**TASK REQUIREMENTS:** Would you give the listing again exactly, without its images?

**INPUT DATA:**
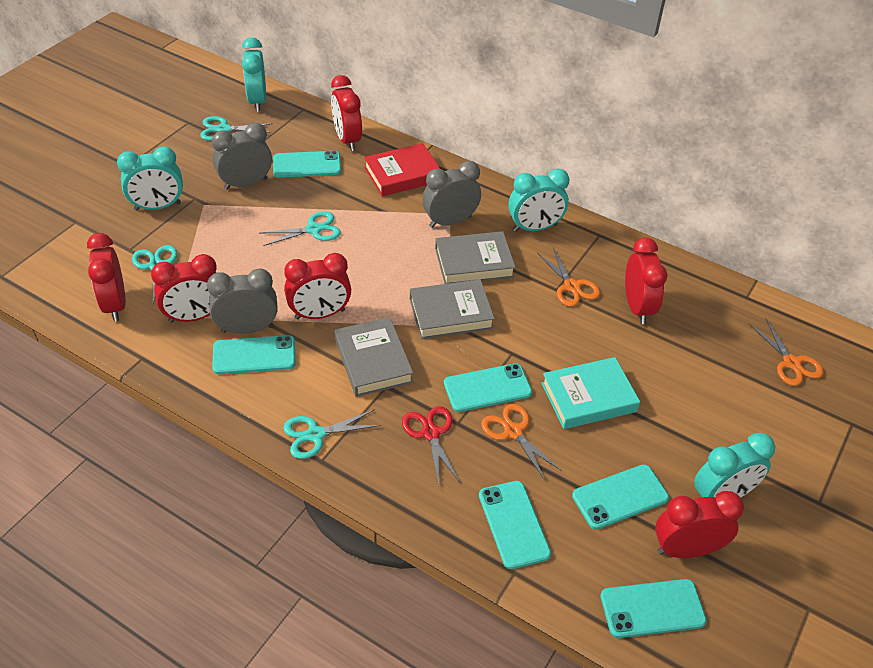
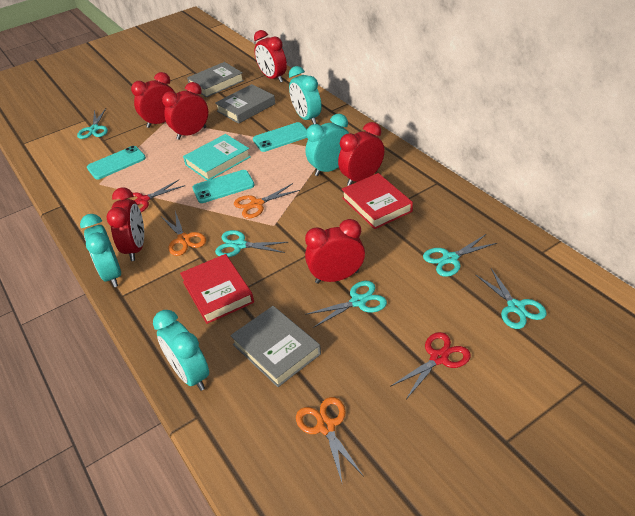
grey clock: 3 -> 0
red book: 1 -> 2
red scissors: 1 -> 2
turquoise phone: 6 -> 3
turquoise scissors: 4 -> 5

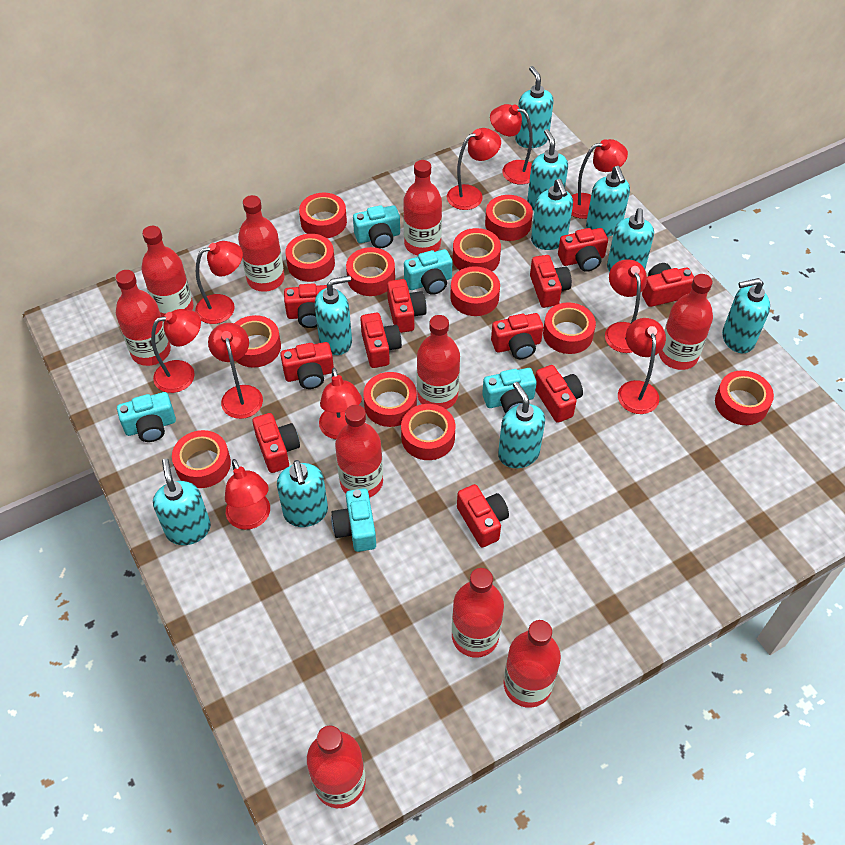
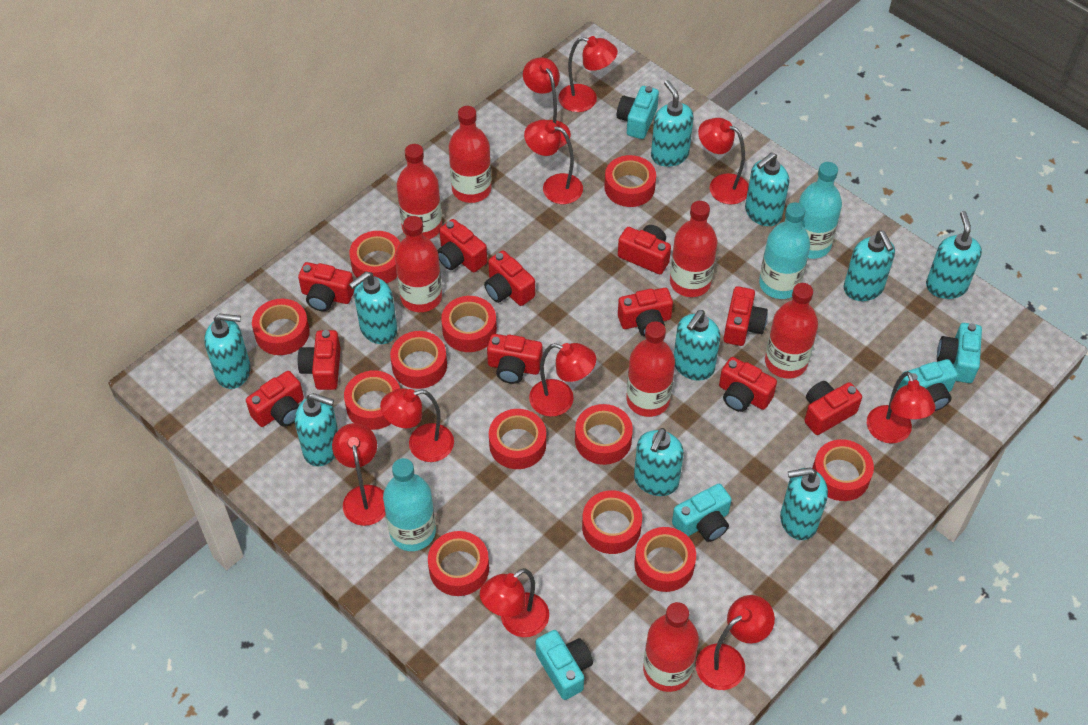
red bottle: 10 -> 7
turquoise bottle: 0 -> 3

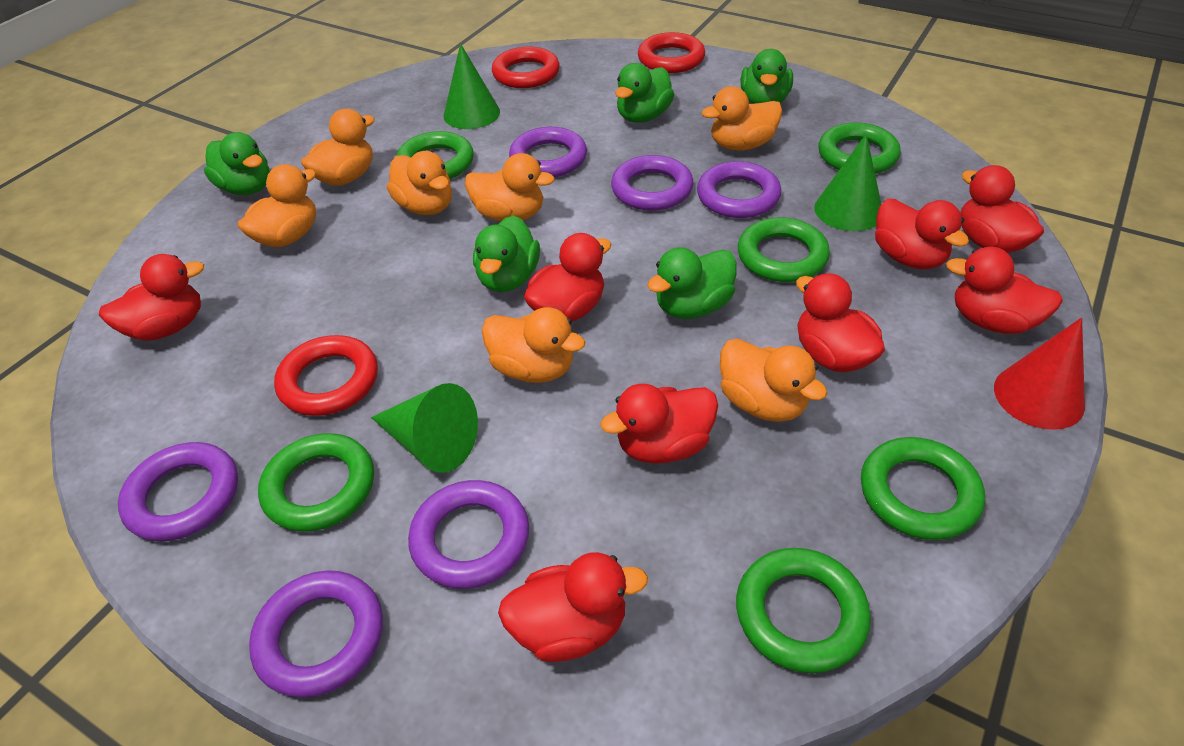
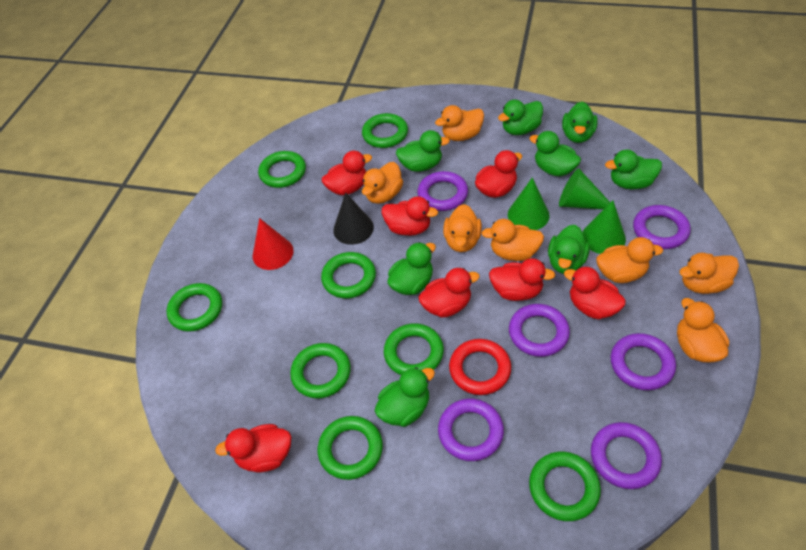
black cone: 0 -> 1
green duck: 5 -> 8
green ring: 6 -> 8
red duck: 8 -> 7
red ring: 3 -> 1

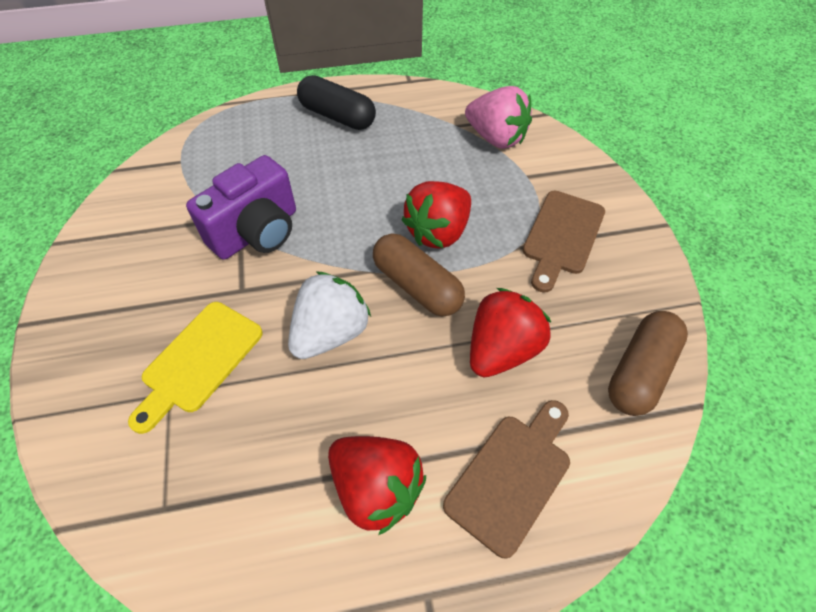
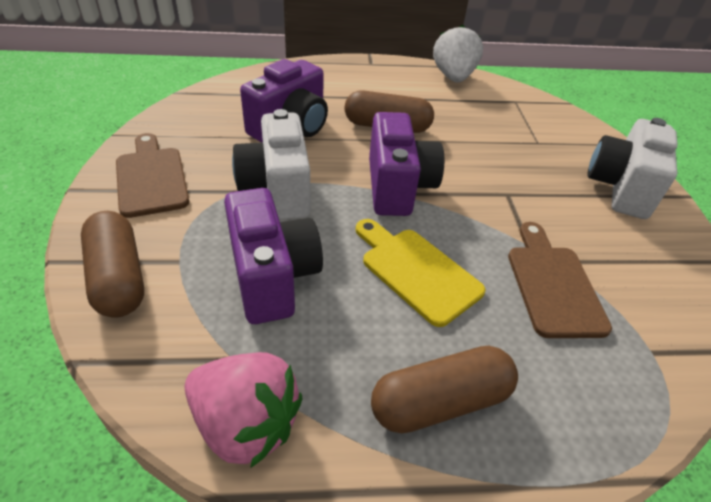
black capsule: 1 -> 0
brown capsule: 2 -> 3
purple camera: 1 -> 3
red strawberry: 3 -> 0
white camera: 0 -> 2

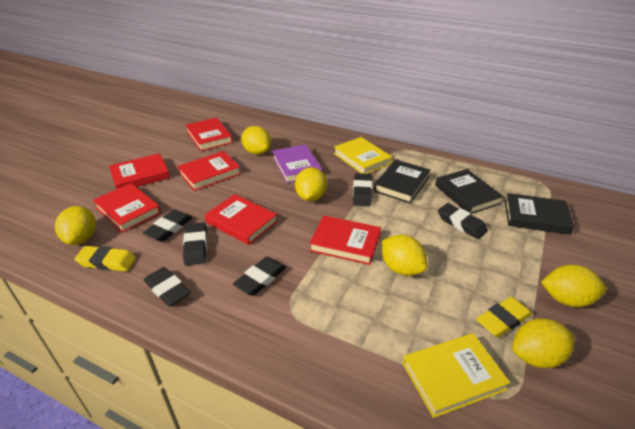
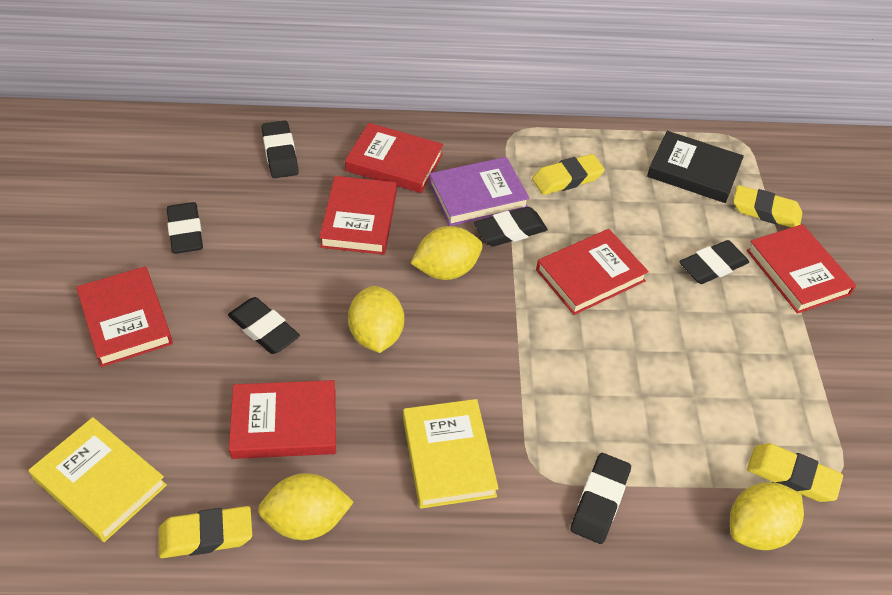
black book: 3 -> 1
yellow eraser: 2 -> 4
yellow lemon: 6 -> 4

**REPLY TO THE EXERCISE:**
grey clock: 3 -> 0
red book: 1 -> 2
red scissors: 1 -> 2
turquoise phone: 6 -> 3
turquoise scissors: 4 -> 5

red bottle: 10 -> 7
turquoise bottle: 0 -> 3

black cone: 0 -> 1
green duck: 5 -> 8
green ring: 6 -> 8
red duck: 8 -> 7
red ring: 3 -> 1

black capsule: 1 -> 0
brown capsule: 2 -> 3
purple camera: 1 -> 3
red strawberry: 3 -> 0
white camera: 0 -> 2

black book: 3 -> 1
yellow eraser: 2 -> 4
yellow lemon: 6 -> 4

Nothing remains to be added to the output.